Aim of the exercise
The expected output is each line below containing "yellow", copied in full.

[Source data — start]

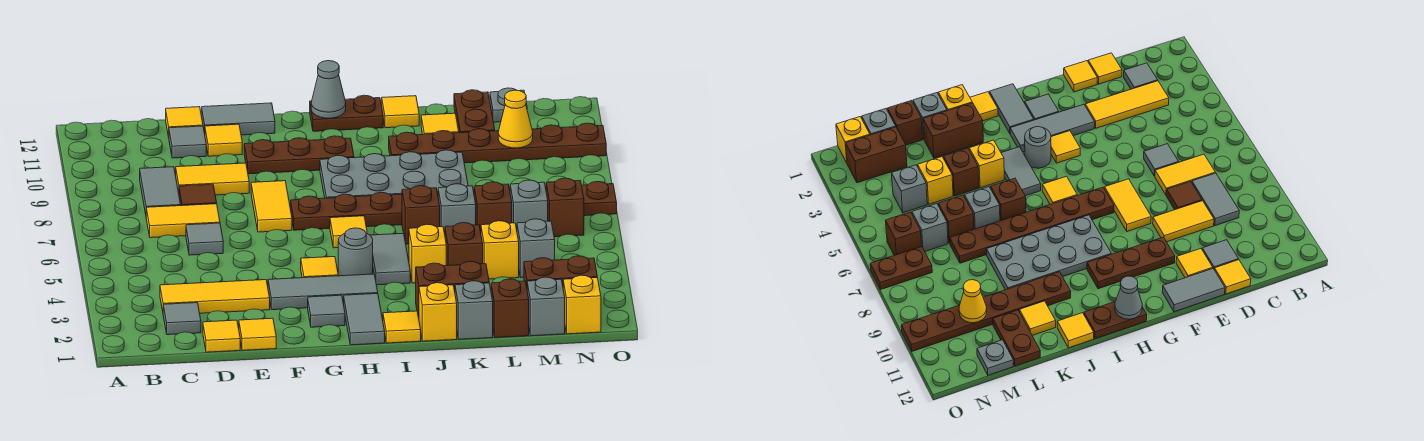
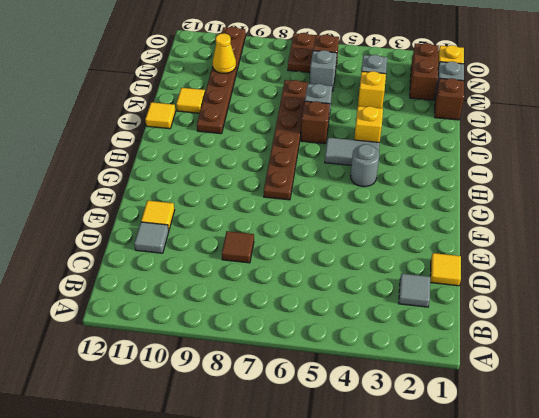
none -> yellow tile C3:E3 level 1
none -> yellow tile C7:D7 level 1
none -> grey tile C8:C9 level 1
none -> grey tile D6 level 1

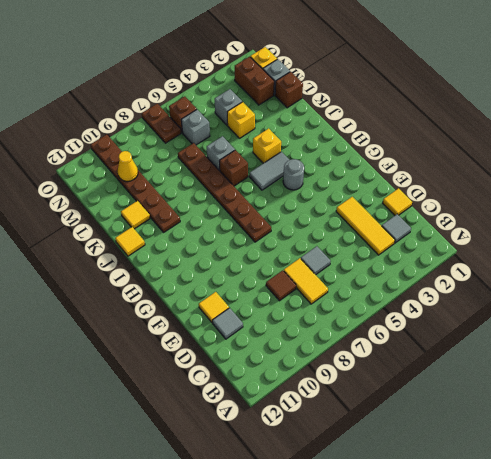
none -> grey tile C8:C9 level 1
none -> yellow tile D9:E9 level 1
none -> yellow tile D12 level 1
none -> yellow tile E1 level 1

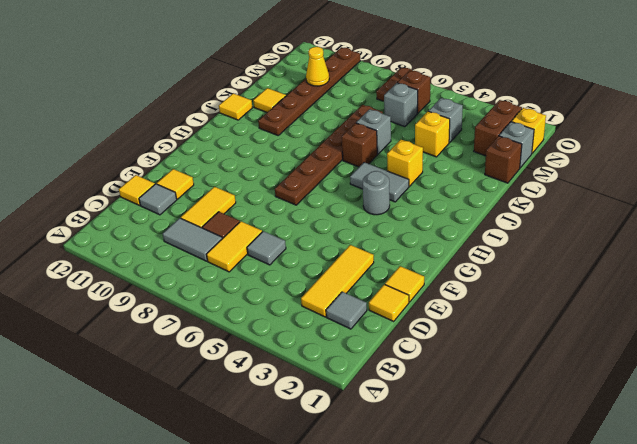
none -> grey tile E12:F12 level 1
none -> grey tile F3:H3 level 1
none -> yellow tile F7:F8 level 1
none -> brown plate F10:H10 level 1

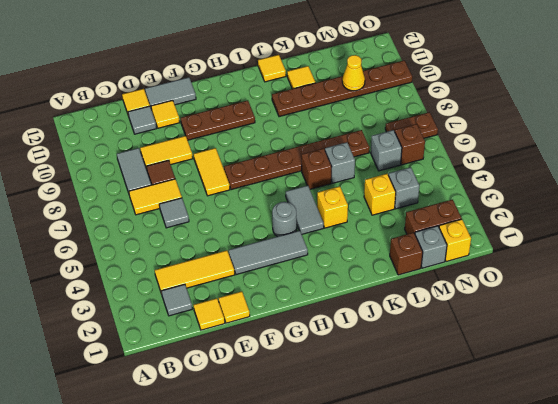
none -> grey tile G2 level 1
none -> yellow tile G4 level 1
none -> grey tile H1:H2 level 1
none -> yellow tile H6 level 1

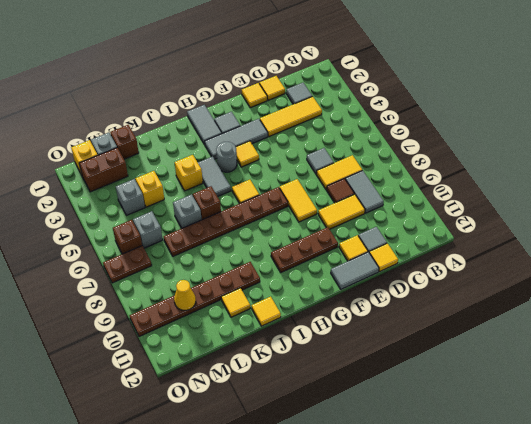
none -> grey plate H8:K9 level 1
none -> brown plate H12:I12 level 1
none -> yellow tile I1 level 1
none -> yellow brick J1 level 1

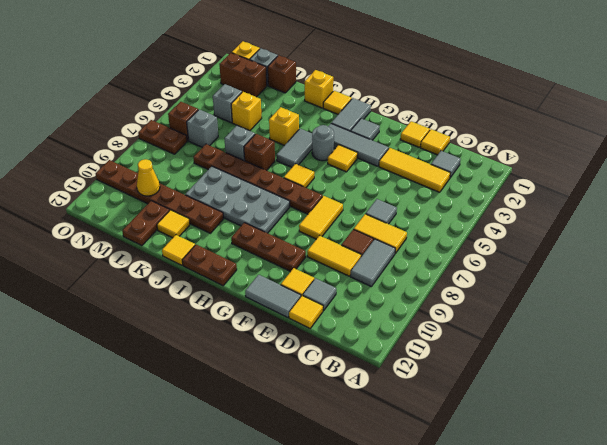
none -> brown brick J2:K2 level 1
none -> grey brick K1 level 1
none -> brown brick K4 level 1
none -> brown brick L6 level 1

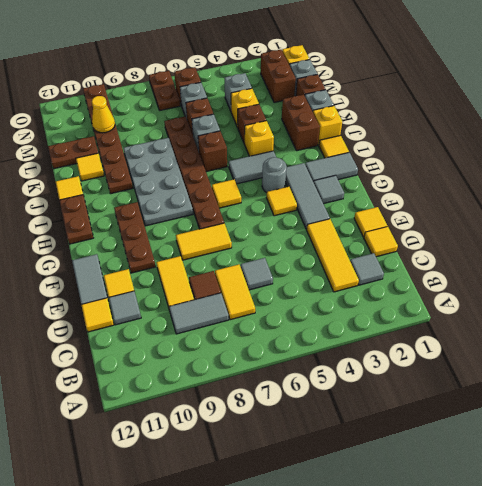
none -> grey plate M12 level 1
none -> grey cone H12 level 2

[Source data — finish]
[Source data — start]

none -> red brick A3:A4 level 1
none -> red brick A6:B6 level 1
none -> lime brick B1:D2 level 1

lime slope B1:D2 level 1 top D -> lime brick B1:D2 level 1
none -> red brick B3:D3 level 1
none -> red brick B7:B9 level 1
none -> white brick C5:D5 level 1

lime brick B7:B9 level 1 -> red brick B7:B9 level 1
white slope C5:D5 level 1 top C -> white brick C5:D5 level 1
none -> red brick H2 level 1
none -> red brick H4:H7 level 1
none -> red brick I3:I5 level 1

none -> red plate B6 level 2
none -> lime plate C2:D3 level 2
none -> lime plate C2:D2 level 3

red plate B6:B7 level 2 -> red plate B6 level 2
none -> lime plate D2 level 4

[Source data — finish]
[Source data — start]

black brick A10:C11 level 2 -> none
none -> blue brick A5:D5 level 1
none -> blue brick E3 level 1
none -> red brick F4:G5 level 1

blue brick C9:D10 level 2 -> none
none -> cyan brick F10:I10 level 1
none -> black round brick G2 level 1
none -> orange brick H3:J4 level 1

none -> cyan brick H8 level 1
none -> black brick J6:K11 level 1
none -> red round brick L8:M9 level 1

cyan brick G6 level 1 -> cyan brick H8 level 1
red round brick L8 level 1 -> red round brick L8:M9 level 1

[Source data — finish]

Task output
none -> yellow tile C3:E3 level 1
none -> yellow tile C7:D7 level 1
none -> yellow tile D9:E9 level 1
none -> yellow tile D12 level 1
none -> yellow tile E1 level 1
none -> yellow tile F7:F8 level 1
none -> yellow tile G4 level 1
none -> yellow tile H6 level 1
none -> yellow tile I1 level 1
none -> yellow brick J1 level 1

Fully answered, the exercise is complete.